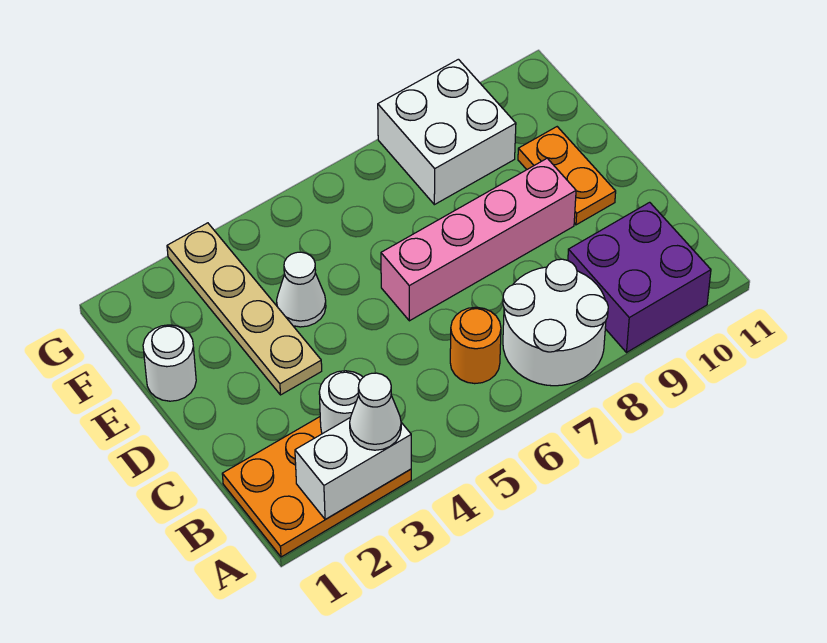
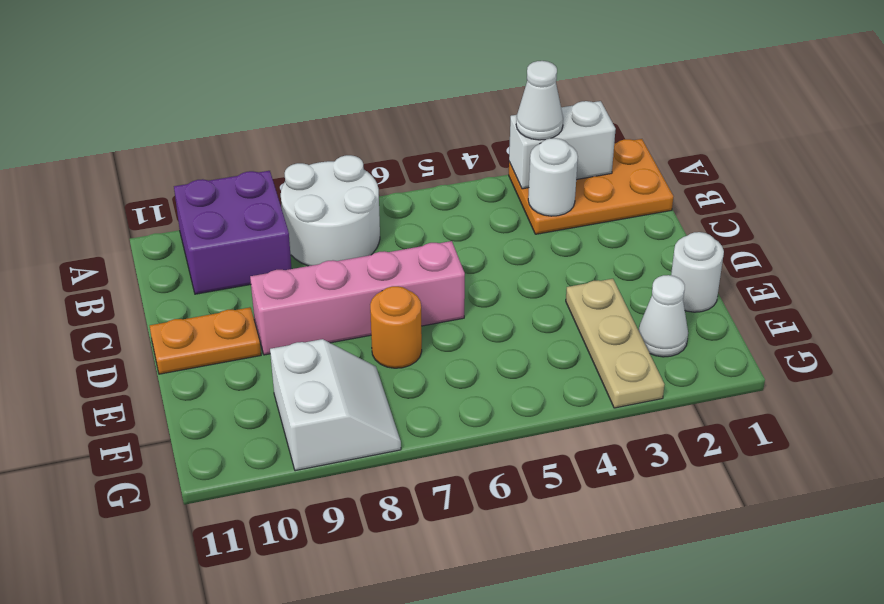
orange round brick B6 level 1 -> orange round brick E7 level 1
tan plate D3:G3 level 1 -> tan plate E3:G3 level 1
orange plate D10:E10 level 1 -> orange plate D10:D11 level 1
white cone E4 level 1 -> white cone F2 level 1
white brick F8:G9 level 1 -> white slope F8:G9 level 1 top 9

────────────────────

### Assigned task
Go line by line through the records and copy those that contain the word "orange".

### Response area
orange round brick B6 level 1 -> orange round brick E7 level 1
orange plate D10:E10 level 1 -> orange plate D10:D11 level 1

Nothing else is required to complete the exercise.